▼

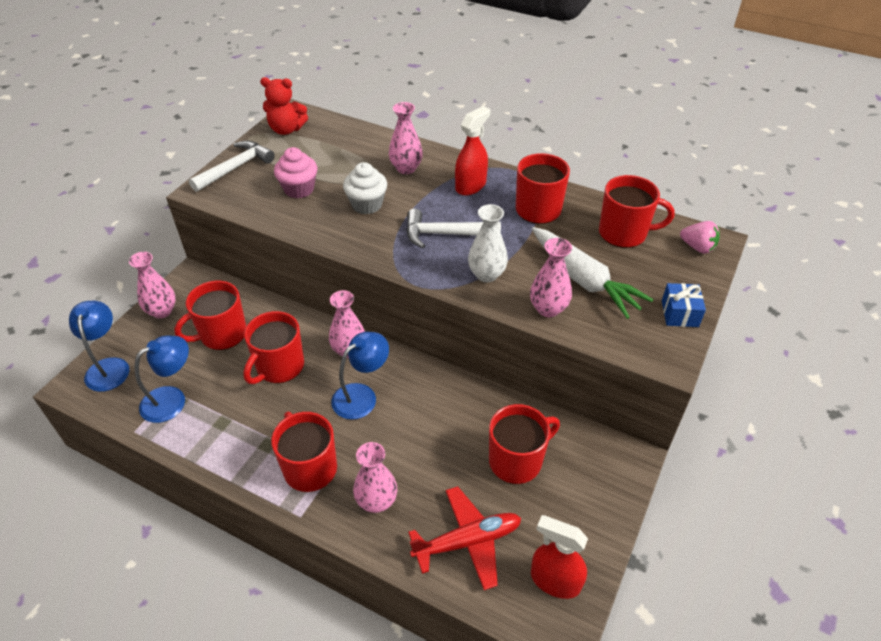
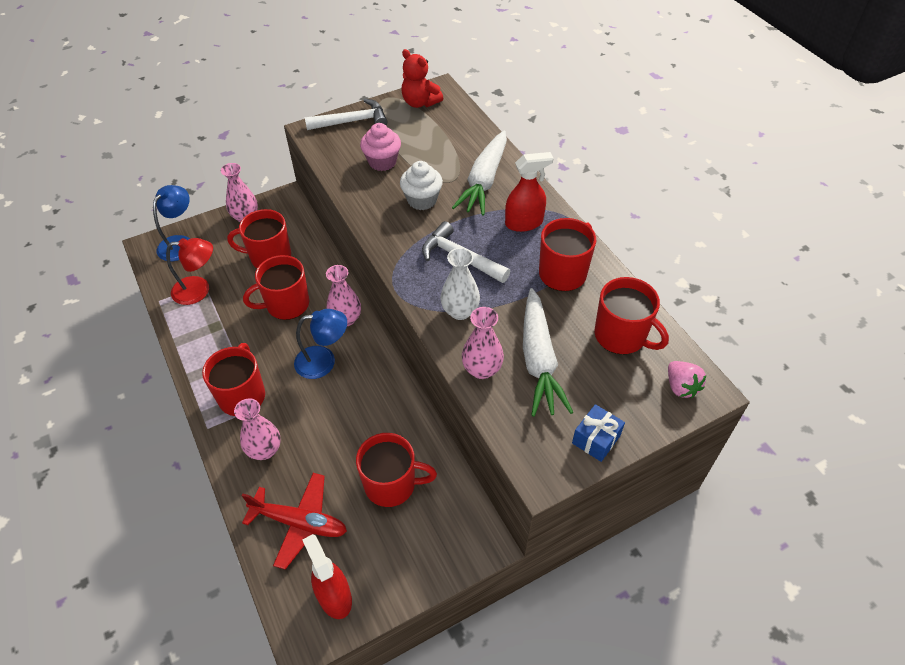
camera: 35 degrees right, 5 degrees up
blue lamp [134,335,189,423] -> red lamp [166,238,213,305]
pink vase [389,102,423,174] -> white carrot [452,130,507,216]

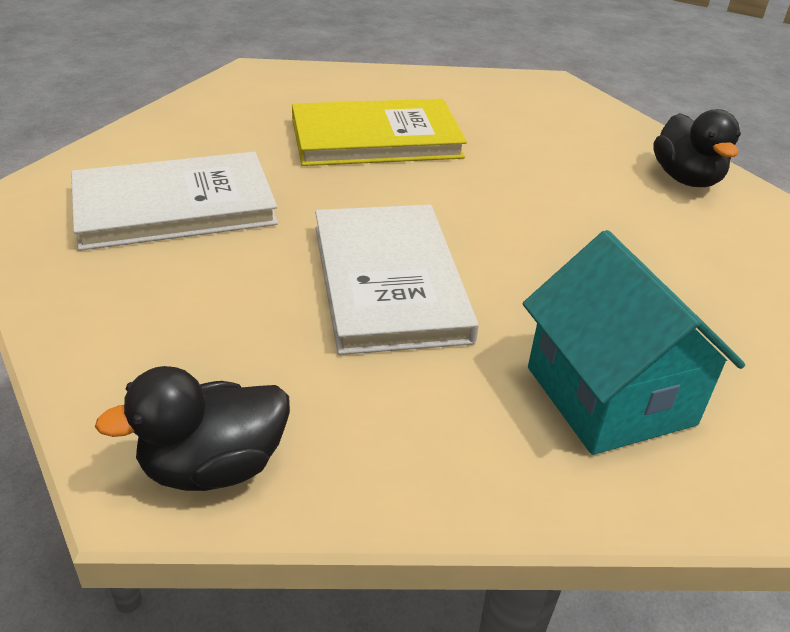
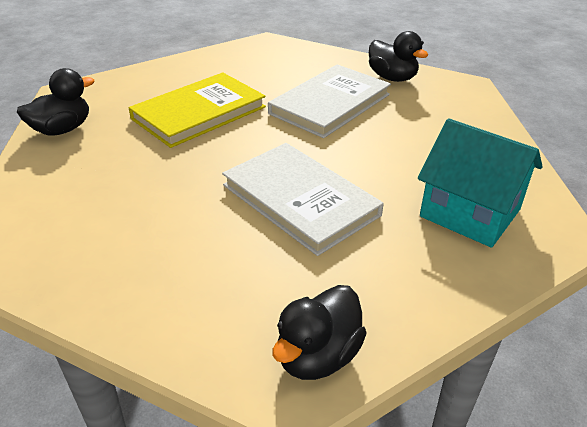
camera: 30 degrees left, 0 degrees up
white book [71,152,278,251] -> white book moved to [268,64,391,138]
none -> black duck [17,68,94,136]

▲

• WHAT YOU NEED TO DO
Every line from the one with "pink vase [389,102,423,174]" to the end of the records above should be restated word for word, and no picture belongs in the copy.

• TASK OUTPUT
pink vase [389,102,423,174] -> white carrot [452,130,507,216]

camera: 30 degrees left, 0 degrees up
white book [71,152,278,251] -> white book moved to [268,64,391,138]
none -> black duck [17,68,94,136]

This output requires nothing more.